## EXERCISE REQUIREMENTS
Pull out the lines of the material below, everything from its first line down to the line containing "Country (608, 20)", both ends included, and reproduce them character for character.

# # #

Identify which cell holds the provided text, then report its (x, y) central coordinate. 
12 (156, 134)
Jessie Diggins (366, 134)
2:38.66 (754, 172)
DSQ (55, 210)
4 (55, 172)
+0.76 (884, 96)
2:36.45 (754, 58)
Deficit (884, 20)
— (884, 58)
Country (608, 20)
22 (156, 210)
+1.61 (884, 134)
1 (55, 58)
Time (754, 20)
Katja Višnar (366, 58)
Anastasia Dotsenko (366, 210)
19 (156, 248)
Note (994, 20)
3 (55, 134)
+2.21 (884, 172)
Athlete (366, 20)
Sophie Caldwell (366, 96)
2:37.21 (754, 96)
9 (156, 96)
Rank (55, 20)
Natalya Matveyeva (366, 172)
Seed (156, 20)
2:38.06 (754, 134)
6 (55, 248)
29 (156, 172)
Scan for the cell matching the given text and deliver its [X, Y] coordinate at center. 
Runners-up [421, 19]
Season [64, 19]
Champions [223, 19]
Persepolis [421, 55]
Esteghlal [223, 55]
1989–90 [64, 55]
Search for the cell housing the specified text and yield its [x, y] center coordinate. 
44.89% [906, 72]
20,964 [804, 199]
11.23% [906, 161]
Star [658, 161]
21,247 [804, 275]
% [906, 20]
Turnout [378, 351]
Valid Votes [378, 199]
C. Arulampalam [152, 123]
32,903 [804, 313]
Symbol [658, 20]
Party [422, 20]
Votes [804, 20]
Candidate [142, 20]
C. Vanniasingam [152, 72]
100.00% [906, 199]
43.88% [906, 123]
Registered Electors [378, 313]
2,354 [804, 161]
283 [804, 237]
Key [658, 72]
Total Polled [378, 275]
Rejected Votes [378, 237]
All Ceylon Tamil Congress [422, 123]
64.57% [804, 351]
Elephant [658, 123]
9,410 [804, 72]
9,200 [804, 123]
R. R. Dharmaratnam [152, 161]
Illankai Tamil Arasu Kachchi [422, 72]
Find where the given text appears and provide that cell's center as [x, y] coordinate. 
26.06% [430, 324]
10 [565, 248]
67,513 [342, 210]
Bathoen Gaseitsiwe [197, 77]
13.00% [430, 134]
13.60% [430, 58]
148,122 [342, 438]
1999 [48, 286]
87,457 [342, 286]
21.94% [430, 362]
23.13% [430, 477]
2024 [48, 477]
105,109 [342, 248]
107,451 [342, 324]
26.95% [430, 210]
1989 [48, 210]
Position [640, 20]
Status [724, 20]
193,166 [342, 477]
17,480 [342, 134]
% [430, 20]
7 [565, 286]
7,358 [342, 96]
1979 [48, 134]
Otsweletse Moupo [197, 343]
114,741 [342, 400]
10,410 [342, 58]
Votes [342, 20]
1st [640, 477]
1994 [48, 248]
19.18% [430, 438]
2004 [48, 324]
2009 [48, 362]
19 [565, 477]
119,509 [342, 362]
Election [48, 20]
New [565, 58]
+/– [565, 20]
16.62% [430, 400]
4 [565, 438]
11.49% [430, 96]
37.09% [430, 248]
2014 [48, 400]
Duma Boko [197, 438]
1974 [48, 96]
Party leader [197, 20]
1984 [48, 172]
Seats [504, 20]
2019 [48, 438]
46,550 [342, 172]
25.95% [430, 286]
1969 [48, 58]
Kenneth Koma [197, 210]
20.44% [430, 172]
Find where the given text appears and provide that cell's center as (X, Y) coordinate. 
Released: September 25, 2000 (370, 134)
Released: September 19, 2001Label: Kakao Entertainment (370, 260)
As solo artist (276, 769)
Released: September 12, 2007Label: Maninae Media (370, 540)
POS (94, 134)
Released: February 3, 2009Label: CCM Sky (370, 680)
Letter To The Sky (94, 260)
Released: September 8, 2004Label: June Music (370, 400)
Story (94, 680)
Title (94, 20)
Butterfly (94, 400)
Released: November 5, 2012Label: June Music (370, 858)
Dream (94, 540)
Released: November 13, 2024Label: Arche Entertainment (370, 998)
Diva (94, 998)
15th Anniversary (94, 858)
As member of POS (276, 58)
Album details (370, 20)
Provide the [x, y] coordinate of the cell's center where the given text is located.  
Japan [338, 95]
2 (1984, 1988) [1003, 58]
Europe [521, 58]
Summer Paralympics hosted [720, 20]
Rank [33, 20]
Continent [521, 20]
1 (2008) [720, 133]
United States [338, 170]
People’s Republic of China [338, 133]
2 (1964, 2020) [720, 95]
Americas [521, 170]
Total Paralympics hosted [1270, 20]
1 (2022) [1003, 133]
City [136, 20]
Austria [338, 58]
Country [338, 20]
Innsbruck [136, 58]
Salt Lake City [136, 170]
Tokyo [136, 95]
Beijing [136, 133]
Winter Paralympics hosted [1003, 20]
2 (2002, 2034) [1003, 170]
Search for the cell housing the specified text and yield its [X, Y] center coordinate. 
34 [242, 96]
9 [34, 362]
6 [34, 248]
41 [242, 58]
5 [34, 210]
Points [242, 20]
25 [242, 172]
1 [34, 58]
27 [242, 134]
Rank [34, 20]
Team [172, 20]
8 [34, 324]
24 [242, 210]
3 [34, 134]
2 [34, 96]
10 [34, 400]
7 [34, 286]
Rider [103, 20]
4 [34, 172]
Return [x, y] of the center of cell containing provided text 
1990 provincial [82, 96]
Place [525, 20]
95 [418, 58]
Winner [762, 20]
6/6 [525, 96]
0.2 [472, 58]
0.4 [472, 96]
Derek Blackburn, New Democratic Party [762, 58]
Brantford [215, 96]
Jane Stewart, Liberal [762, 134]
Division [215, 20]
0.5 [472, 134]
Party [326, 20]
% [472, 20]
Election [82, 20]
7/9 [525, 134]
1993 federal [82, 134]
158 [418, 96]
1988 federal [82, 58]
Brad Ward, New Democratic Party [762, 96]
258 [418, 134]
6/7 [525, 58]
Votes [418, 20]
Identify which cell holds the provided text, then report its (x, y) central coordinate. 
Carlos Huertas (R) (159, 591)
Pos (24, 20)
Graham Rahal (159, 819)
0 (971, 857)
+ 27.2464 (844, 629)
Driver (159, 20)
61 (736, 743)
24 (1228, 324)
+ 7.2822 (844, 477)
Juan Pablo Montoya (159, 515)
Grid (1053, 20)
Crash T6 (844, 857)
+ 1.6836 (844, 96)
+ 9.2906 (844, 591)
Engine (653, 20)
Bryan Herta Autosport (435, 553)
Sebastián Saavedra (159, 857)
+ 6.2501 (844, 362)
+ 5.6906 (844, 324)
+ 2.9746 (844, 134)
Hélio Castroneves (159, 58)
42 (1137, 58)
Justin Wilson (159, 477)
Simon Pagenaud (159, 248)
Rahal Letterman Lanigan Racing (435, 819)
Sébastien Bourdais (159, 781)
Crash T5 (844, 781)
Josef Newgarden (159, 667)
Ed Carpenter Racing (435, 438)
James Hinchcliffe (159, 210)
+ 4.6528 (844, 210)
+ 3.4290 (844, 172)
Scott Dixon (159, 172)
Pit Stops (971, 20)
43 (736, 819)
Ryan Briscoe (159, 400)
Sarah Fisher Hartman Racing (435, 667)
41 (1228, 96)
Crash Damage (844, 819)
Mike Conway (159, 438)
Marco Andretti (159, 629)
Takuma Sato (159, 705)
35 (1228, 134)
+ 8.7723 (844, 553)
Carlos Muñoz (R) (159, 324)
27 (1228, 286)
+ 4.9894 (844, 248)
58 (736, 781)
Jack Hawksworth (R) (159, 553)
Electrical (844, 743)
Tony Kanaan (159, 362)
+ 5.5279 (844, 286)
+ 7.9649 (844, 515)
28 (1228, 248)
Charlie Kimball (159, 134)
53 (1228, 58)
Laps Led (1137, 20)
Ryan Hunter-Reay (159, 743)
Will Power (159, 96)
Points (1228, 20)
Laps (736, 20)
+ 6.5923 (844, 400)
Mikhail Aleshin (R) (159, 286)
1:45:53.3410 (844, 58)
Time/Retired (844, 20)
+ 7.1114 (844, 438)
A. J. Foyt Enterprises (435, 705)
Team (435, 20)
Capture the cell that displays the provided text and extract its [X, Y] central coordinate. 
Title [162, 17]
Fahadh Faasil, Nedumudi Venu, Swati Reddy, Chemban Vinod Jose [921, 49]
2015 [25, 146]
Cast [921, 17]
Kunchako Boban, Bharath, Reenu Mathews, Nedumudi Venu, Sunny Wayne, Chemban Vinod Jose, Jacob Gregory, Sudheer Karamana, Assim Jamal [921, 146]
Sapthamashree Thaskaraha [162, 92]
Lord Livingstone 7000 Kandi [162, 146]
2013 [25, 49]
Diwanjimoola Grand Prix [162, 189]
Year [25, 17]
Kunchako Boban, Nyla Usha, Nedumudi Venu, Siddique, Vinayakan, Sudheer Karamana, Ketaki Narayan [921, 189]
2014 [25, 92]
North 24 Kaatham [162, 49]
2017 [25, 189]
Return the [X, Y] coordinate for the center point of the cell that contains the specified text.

# # #

## RESULT OF THIS TASK
Identify which cell holds the provided text, then report its (x, y) central coordinate. 
12 (156, 134)
Jessie Diggins (366, 134)
2:38.66 (754, 172)
DSQ (55, 210)
4 (55, 172)
+0.76 (884, 96)
2:36.45 (754, 58)
Deficit (884, 20)
— (884, 58)
Country (608, 20)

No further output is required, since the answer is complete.